*** Begin section ***

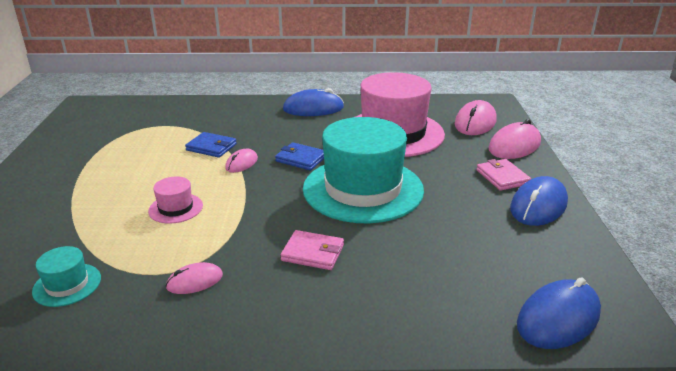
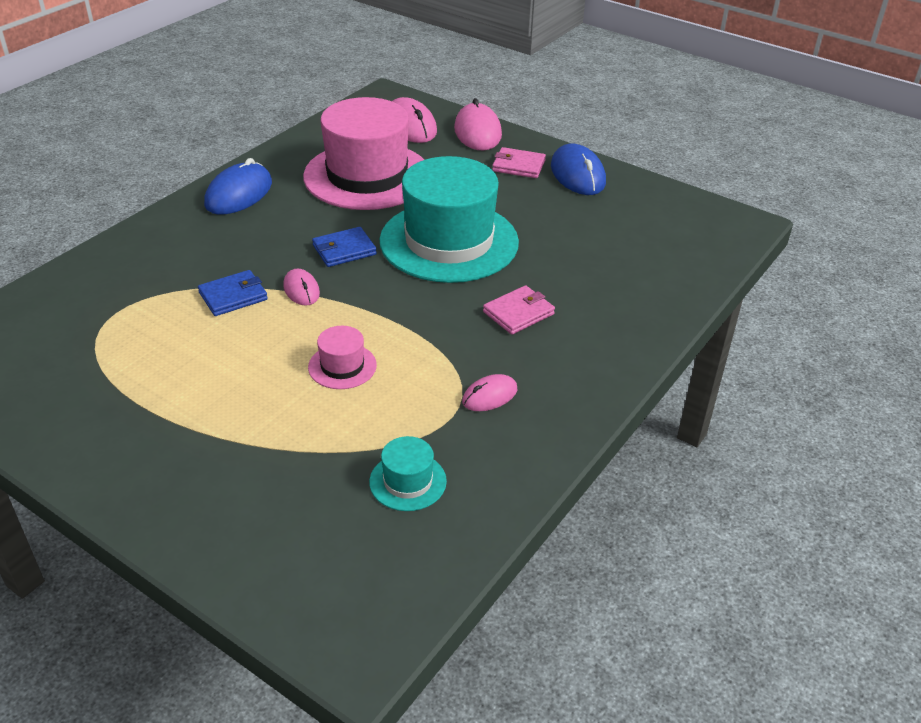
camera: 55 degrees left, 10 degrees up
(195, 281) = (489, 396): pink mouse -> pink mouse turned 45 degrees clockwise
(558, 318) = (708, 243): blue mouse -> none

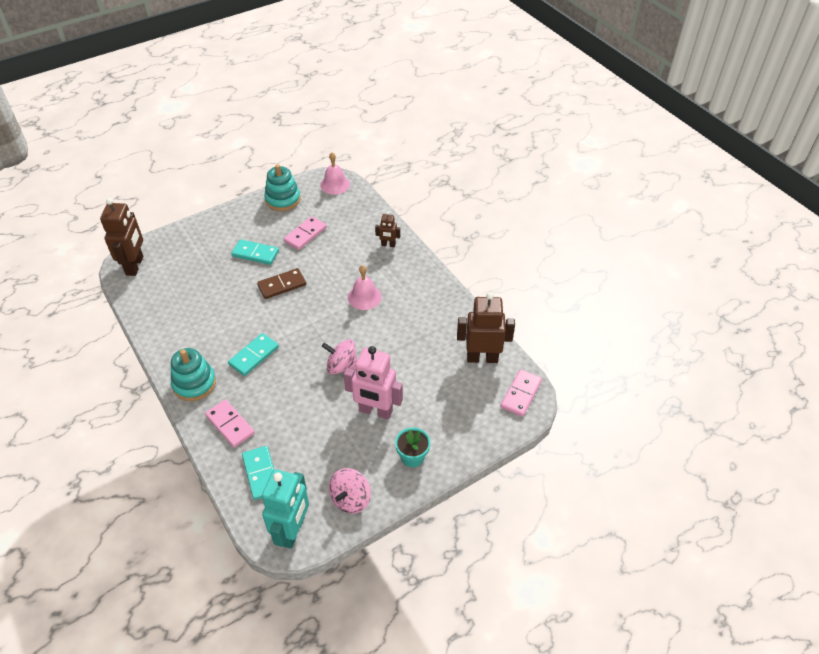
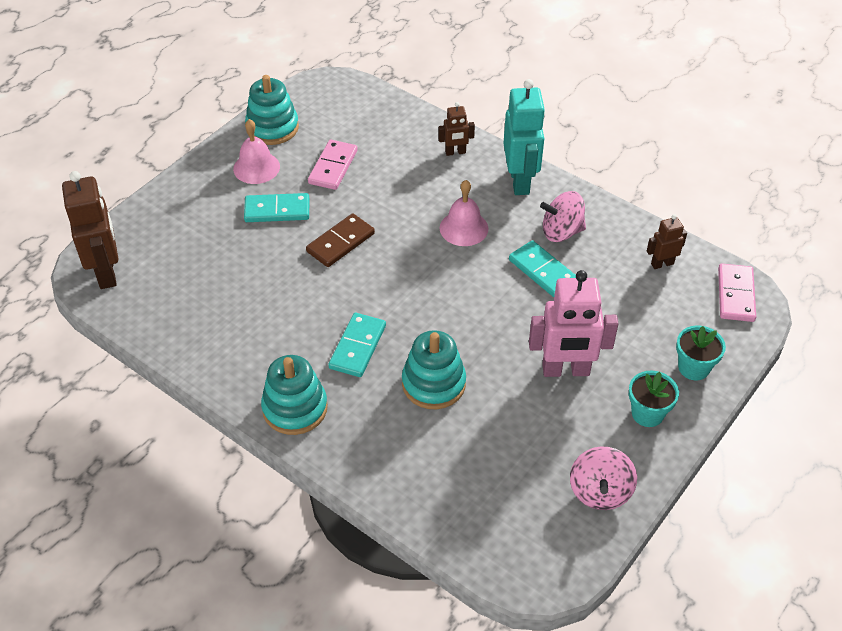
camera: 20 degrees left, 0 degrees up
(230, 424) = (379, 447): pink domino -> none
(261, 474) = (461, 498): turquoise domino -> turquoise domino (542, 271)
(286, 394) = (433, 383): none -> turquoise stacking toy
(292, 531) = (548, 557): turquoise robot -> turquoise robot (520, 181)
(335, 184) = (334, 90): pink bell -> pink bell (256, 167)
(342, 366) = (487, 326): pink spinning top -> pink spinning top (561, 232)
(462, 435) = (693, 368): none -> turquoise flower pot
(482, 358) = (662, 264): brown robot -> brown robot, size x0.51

*** End section ***
*** Begin section ***

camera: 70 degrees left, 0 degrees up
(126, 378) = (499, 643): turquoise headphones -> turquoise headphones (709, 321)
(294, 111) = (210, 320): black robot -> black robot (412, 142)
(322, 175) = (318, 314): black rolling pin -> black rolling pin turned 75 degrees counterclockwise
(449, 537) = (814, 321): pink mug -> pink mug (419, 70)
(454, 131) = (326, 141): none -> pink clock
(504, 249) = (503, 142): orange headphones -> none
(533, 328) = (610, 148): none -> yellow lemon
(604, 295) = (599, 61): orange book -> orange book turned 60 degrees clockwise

*** End section ***

TO DO →
Going back over the entries above, copy word for word every line from the one that has "(126, 378) = (499, 643): turquoise" on through the one that has "(604, 295) = (599, 61): orange".

ANSWER BELOW →
(126, 378) = (499, 643): turquoise headphones -> turquoise headphones (709, 321)
(294, 111) = (210, 320): black robot -> black robot (412, 142)
(322, 175) = (318, 314): black rolling pin -> black rolling pin turned 75 degrees counterclockwise
(449, 537) = (814, 321): pink mug -> pink mug (419, 70)
(454, 131) = (326, 141): none -> pink clock
(504, 249) = (503, 142): orange headphones -> none
(533, 328) = (610, 148): none -> yellow lemon
(604, 295) = (599, 61): orange book -> orange book turned 60 degrees clockwise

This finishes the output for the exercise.